▶ _Written request_
Please return the full listing below without altering anything.

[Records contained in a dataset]

================================

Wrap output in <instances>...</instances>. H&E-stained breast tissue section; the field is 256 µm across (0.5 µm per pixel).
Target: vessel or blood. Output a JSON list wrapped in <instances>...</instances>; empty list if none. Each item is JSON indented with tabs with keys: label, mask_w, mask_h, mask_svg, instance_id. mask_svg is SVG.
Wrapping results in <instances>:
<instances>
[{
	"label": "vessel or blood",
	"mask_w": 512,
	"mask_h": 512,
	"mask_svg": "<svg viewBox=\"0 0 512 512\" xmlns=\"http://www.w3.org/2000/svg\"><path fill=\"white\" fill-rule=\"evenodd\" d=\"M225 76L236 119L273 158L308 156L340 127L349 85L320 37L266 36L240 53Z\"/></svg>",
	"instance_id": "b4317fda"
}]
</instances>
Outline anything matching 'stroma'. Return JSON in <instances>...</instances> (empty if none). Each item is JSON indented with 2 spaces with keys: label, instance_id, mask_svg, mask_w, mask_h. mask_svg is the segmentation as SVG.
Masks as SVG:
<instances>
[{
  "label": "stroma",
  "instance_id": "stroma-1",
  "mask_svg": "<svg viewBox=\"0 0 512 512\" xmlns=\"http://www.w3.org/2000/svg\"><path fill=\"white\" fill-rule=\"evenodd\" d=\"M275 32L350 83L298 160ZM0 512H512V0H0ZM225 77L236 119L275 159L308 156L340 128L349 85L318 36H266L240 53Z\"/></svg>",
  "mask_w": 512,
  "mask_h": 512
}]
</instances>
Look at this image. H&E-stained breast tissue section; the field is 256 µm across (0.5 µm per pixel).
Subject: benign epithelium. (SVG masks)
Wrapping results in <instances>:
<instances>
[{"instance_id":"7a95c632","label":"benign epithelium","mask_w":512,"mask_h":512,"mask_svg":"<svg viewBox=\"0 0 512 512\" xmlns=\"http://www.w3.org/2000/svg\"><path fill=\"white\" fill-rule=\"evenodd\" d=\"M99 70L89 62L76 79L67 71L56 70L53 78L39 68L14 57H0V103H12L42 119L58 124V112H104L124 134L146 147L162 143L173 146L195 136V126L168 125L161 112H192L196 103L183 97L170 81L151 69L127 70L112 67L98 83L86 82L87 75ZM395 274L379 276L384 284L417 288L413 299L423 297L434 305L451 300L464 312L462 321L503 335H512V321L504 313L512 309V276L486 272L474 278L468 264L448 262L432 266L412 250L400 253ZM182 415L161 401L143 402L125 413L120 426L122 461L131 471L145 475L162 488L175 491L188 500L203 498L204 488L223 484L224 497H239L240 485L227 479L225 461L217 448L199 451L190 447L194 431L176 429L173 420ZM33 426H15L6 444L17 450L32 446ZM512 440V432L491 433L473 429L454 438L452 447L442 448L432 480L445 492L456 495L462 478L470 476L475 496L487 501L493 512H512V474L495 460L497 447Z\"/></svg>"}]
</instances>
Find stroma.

================================

▶ _Response below_
Wrap output in <instances>...</instances>. H&E-stained breast tissue section; the field is 256 µm across (0.5 µm per pixel).
Target: vessel or blood. Output a JSON list wrapped in <instances>...</instances>; empty list if none. Each item is JSON indented with tabs with keys: label, mask_w, mask_h, mask_svg, instance_id. mask_svg is SVG.
Wrapping results in <instances>:
<instances>
[{
	"label": "vessel or blood",
	"mask_w": 512,
	"mask_h": 512,
	"mask_svg": "<svg viewBox=\"0 0 512 512\" xmlns=\"http://www.w3.org/2000/svg\"><path fill=\"white\" fill-rule=\"evenodd\" d=\"M225 76L236 119L273 158L308 156L340 127L349 85L320 37L266 36L240 53Z\"/></svg>",
	"instance_id": "b4317fda"
}]
</instances>
Outline anything matching 'stroma'. Return JSON in <instances>...</instances> (empty if none). Each item is JSON indented with 2 spaces with keys: label, instance_id, mask_svg, mask_w, mask_h. mask_svg is the segmentation as SVG.
Masks as SVG:
<instances>
[{
  "label": "stroma",
  "instance_id": "stroma-1",
  "mask_svg": "<svg viewBox=\"0 0 512 512\" xmlns=\"http://www.w3.org/2000/svg\"><path fill=\"white\" fill-rule=\"evenodd\" d=\"M275 32L350 83L298 160ZM0 512H512V0H0ZM225 77L236 119L275 159L308 156L340 128L349 85L318 36H266L240 53Z\"/></svg>",
  "mask_w": 512,
  "mask_h": 512
}]
</instances>
Look at this image. H&E-stained breast tissue section; the field is 256 µm across (0.5 µm per pixel).
Subject: benign epithelium. (SVG masks)
Wrapping results in <instances>:
<instances>
[{"instance_id":"7a95c632","label":"benign epithelium","mask_w":512,"mask_h":512,"mask_svg":"<svg viewBox=\"0 0 512 512\" xmlns=\"http://www.w3.org/2000/svg\"><path fill=\"white\" fill-rule=\"evenodd\" d=\"M99 70L89 62L76 79L67 71L56 70L53 78L39 68L14 57H0V103H12L42 119L58 124V112H104L124 134L146 147L162 143L173 146L195 136V126L168 125L161 112H192L196 103L183 97L170 81L151 69L127 70L112 67L98 83L86 82L87 75ZM395 274L379 276L384 284L417 288L413 299L423 297L434 305L451 300L464 312L462 321L503 335H512V321L504 313L512 309V276L486 272L474 278L468 264L448 262L432 266L412 250L400 253ZM182 415L161 401L143 402L125 413L120 426L122 461L131 471L145 475L162 488L175 491L188 500L203 498L204 488L223 484L224 497H239L240 485L227 479L225 461L217 448L199 451L190 447L194 431L176 429L173 420ZM33 426H15L6 444L17 450L32 446ZM512 440V432L491 433L473 429L454 438L452 447L442 448L432 480L445 492L456 495L462 478L470 476L475 496L487 501L493 512H512V474L495 460L497 447Z\"/></svg>"}]
</instances>
Find stroma.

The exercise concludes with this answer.